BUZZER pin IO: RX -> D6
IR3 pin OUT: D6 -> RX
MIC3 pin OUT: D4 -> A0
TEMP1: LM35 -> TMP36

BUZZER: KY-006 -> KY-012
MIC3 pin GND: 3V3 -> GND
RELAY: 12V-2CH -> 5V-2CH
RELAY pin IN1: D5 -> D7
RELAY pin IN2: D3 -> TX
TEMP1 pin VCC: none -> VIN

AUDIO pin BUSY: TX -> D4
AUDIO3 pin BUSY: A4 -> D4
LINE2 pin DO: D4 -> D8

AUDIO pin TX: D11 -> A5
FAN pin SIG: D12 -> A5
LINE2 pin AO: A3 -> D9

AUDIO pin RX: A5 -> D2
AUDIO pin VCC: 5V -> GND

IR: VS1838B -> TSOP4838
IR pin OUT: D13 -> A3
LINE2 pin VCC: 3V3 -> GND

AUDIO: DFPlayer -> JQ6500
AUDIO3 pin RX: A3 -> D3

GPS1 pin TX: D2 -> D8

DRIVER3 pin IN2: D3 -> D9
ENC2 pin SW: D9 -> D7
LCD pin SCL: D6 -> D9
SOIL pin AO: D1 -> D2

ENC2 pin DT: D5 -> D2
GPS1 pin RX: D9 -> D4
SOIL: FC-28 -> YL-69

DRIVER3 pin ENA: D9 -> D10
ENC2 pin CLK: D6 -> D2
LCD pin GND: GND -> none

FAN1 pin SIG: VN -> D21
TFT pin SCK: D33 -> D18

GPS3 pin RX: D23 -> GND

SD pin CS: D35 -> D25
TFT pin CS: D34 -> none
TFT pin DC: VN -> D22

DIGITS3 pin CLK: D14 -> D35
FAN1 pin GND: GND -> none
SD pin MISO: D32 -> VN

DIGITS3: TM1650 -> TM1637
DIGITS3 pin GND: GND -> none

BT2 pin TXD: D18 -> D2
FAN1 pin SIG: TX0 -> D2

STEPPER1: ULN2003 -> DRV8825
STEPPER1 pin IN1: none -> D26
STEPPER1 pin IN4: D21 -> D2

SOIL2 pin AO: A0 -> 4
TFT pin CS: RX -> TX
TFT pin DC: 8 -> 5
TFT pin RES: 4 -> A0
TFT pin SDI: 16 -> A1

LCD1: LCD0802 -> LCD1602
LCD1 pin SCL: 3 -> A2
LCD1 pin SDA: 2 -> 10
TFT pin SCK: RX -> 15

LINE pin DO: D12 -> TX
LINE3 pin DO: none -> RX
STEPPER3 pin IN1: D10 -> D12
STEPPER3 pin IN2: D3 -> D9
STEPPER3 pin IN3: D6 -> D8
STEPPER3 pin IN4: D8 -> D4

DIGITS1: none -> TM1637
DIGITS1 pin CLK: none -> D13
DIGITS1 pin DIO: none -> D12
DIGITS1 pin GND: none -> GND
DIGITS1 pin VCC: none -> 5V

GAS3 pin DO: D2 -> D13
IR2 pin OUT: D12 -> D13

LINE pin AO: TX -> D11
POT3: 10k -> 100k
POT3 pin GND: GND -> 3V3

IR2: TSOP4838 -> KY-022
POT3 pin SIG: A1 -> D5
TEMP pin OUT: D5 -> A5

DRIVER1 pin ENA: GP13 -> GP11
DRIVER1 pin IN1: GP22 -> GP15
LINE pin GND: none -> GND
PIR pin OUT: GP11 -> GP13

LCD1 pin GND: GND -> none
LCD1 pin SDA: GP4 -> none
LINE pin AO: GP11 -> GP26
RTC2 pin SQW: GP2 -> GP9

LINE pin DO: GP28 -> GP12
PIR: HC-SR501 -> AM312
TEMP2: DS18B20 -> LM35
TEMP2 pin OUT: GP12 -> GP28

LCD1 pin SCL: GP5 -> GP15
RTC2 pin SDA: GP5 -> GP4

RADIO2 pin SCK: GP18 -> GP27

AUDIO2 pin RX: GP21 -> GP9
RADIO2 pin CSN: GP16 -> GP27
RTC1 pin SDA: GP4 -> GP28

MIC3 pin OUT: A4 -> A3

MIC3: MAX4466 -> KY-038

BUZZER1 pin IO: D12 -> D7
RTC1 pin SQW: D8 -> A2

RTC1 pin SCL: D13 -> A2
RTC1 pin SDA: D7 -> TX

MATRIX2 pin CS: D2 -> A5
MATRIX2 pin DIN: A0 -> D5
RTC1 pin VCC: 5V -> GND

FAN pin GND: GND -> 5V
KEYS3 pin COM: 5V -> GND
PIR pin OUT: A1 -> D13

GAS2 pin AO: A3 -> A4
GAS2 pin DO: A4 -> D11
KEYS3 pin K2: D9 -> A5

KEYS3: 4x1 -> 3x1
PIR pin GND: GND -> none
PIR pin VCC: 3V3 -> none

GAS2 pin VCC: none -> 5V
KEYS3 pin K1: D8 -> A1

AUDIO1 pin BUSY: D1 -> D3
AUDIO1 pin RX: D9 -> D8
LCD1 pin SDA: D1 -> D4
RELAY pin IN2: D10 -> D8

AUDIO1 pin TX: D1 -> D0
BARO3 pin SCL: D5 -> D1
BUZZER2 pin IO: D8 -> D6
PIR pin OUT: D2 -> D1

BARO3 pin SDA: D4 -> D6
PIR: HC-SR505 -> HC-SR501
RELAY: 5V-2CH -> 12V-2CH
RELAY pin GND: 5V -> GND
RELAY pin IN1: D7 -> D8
----
_ASSIGNMENT_
Restate the whole listing exactly.

_SOLVED EXERCISE_
BUZZER pin IO: RX -> D6
IR3 pin OUT: D6 -> RX
MIC3 pin OUT: D4 -> A0
TEMP1: LM35 -> TMP36

BUZZER: KY-006 -> KY-012
MIC3 pin GND: 3V3 -> GND
RELAY: 12V-2CH -> 5V-2CH
RELAY pin IN1: D5 -> D7
RELAY pin IN2: D3 -> TX
TEMP1 pin VCC: none -> VIN

AUDIO pin BUSY: TX -> D4
AUDIO3 pin BUSY: A4 -> D4
LINE2 pin DO: D4 -> D8

AUDIO pin TX: D11 -> A5
FAN pin SIG: D12 -> A5
LINE2 pin AO: A3 -> D9

AUDIO pin RX: A5 -> D2
AUDIO pin VCC: 5V -> GND

IR: VS1838B -> TSOP4838
IR pin OUT: D13 -> A3
LINE2 pin VCC: 3V3 -> GND

AUDIO: DFPlayer -> JQ6500
AUDIO3 pin RX: A3 -> D3

GPS1 pin TX: D2 -> D8

DRIVER3 pin IN2: D3 -> D9
ENC2 pin SW: D9 -> D7
LCD pin SCL: D6 -> D9
SOIL pin AO: D1 -> D2

ENC2 pin DT: D5 -> D2
GPS1 pin RX: D9 -> D4
SOIL: FC-28 -> YL-69

DRIVER3 pin ENA: D9 -> D10
ENC2 pin CLK: D6 -> D2
LCD pin GND: GND -> none

FAN1 pin SIG: VN -> D21
TFT pin SCK: D33 -> D18

GPS3 pin RX: D23 -> GND

SD pin CS: D35 -> D25
TFT pin CS: D34 -> none
TFT pin DC: VN -> D22

DIGITS3 pin CLK: D14 -> D35
FAN1 pin GND: GND -> none
SD pin MISO: D32 -> VN

DIGITS3: TM1650 -> TM1637
DIGITS3 pin GND: GND -> none

BT2 pin TXD: D18 -> D2
FAN1 pin SIG: TX0 -> D2

STEPPER1: ULN2003 -> DRV8825
STEPPER1 pin IN1: none -> D26
STEPPER1 pin IN4: D21 -> D2

SOIL2 pin AO: A0 -> 4
TFT pin CS: RX -> TX
TFT pin DC: 8 -> 5
TFT pin RES: 4 -> A0
TFT pin SDI: 16 -> A1

LCD1: LCD0802 -> LCD1602
LCD1 pin SCL: 3 -> A2
LCD1 pin SDA: 2 -> 10
TFT pin SCK: RX -> 15

LINE pin DO: D12 -> TX
LINE3 pin DO: none -> RX
STEPPER3 pin IN1: D10 -> D12
STEPPER3 pin IN2: D3 -> D9
STEPPER3 pin IN3: D6 -> D8
STEPPER3 pin IN4: D8 -> D4

DIGITS1: none -> TM1637
DIGITS1 pin CLK: none -> D13
DIGITS1 pin DIO: none -> D12
DIGITS1 pin GND: none -> GND
DIGITS1 pin VCC: none -> 5V

GAS3 pin DO: D2 -> D13
IR2 pin OUT: D12 -> D13

LINE pin AO: TX -> D11
POT3: 10k -> 100k
POT3 pin GND: GND -> 3V3

IR2: TSOP4838 -> KY-022
POT3 pin SIG: A1 -> D5
TEMP pin OUT: D5 -> A5

DRIVER1 pin ENA: GP13 -> GP11
DRIVER1 pin IN1: GP22 -> GP15
LINE pin GND: none -> GND
PIR pin OUT: GP11 -> GP13

LCD1 pin GND: GND -> none
LCD1 pin SDA: GP4 -> none
LINE pin AO: GP11 -> GP26
RTC2 pin SQW: GP2 -> GP9

LINE pin DO: GP28 -> GP12
PIR: HC-SR501 -> AM312
TEMP2: DS18B20 -> LM35
TEMP2 pin OUT: GP12 -> GP28

LCD1 pin SCL: GP5 -> GP15
RTC2 pin SDA: GP5 -> GP4

RADIO2 pin SCK: GP18 -> GP27

AUDIO2 pin RX: GP21 -> GP9
RADIO2 pin CSN: GP16 -> GP27
RTC1 pin SDA: GP4 -> GP28

MIC3 pin OUT: A4 -> A3

MIC3: MAX4466 -> KY-038

BUZZER1 pin IO: D12 -> D7
RTC1 pin SQW: D8 -> A2

RTC1 pin SCL: D13 -> A2
RTC1 pin SDA: D7 -> TX

MATRIX2 pin CS: D2 -> A5
MATRIX2 pin DIN: A0 -> D5
RTC1 pin VCC: 5V -> GND

FAN pin GND: GND -> 5V
KEYS3 pin COM: 5V -> GND
PIR pin OUT: A1 -> D13

GAS2 pin AO: A3 -> A4
GAS2 pin DO: A4 -> D11
KEYS3 pin K2: D9 -> A5

KEYS3: 4x1 -> 3x1
PIR pin GND: GND -> none
PIR pin VCC: 3V3 -> none

GAS2 pin VCC: none -> 5V
KEYS3 pin K1: D8 -> A1

AUDIO1 pin BUSY: D1 -> D3
AUDIO1 pin RX: D9 -> D8
LCD1 pin SDA: D1 -> D4
RELAY pin IN2: D10 -> D8

AUDIO1 pin TX: D1 -> D0
BARO3 pin SCL: D5 -> D1
BUZZER2 pin IO: D8 -> D6
PIR pin OUT: D2 -> D1

BARO3 pin SDA: D4 -> D6
PIR: HC-SR505 -> HC-SR501
RELAY: 5V-2CH -> 12V-2CH
RELAY pin GND: 5V -> GND
RELAY pin IN1: D7 -> D8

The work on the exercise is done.